Data for the task:
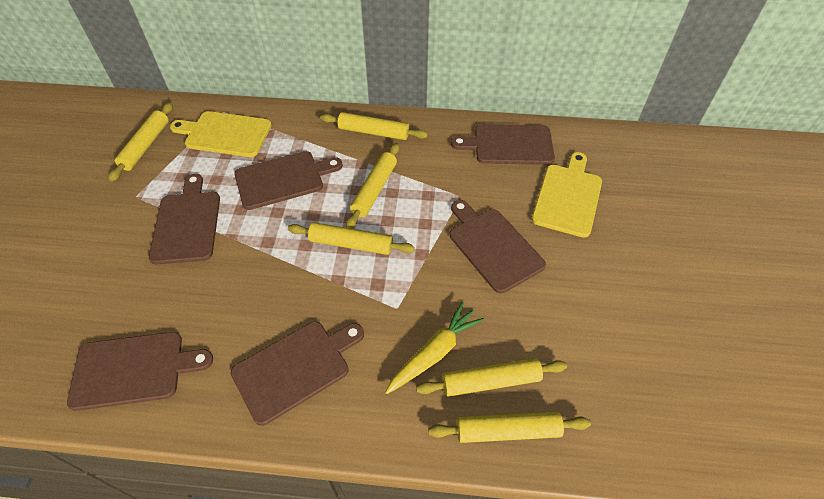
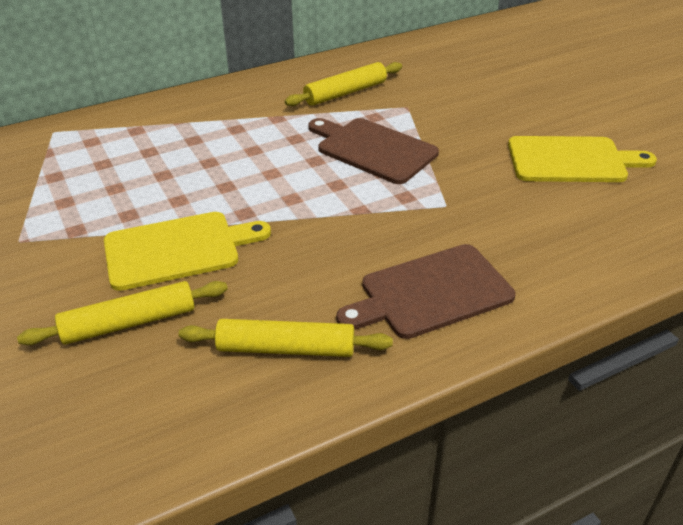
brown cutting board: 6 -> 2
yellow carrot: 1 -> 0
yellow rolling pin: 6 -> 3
...
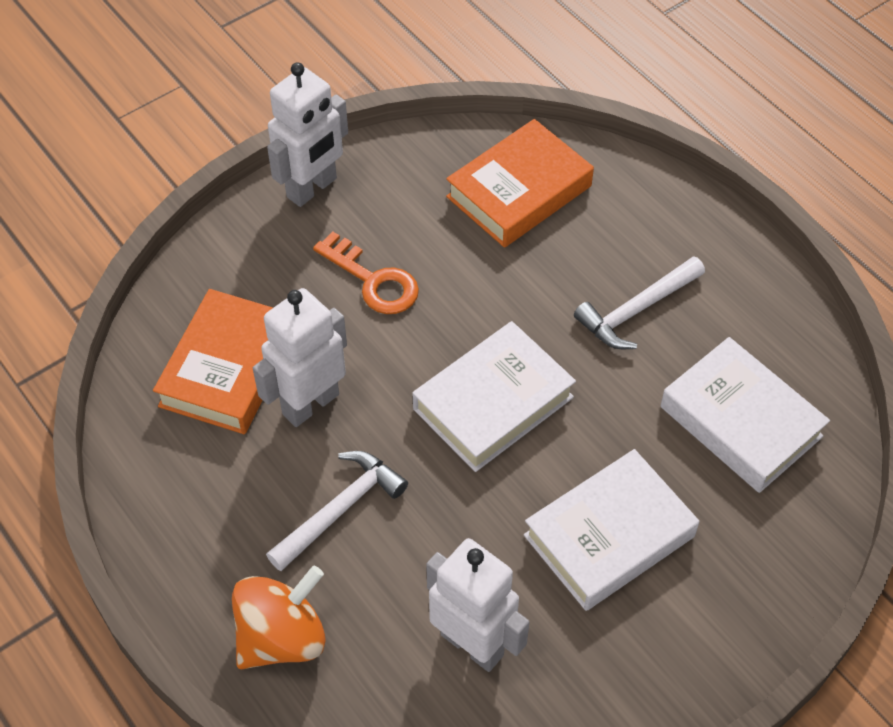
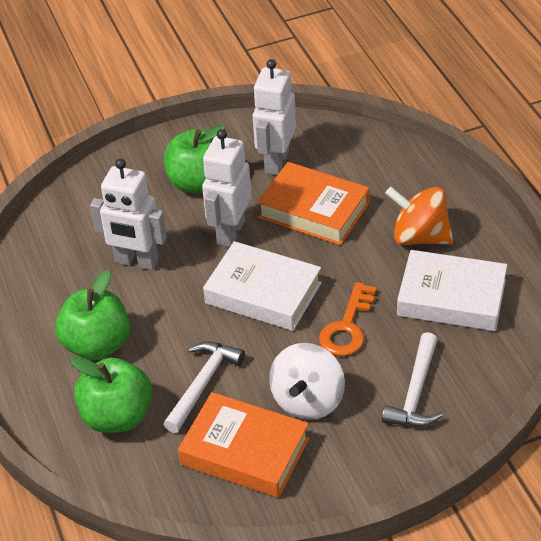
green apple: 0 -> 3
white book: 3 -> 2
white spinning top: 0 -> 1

Task brief:
Could you transcribe the entries above word for word, from the line with "brown cutting board: 6 -> 2" down to the line with "yellow rolling pin: 6 -> 3", keeping both?

Solution to the problem:
brown cutting board: 6 -> 2
yellow carrot: 1 -> 0
yellow rolling pin: 6 -> 3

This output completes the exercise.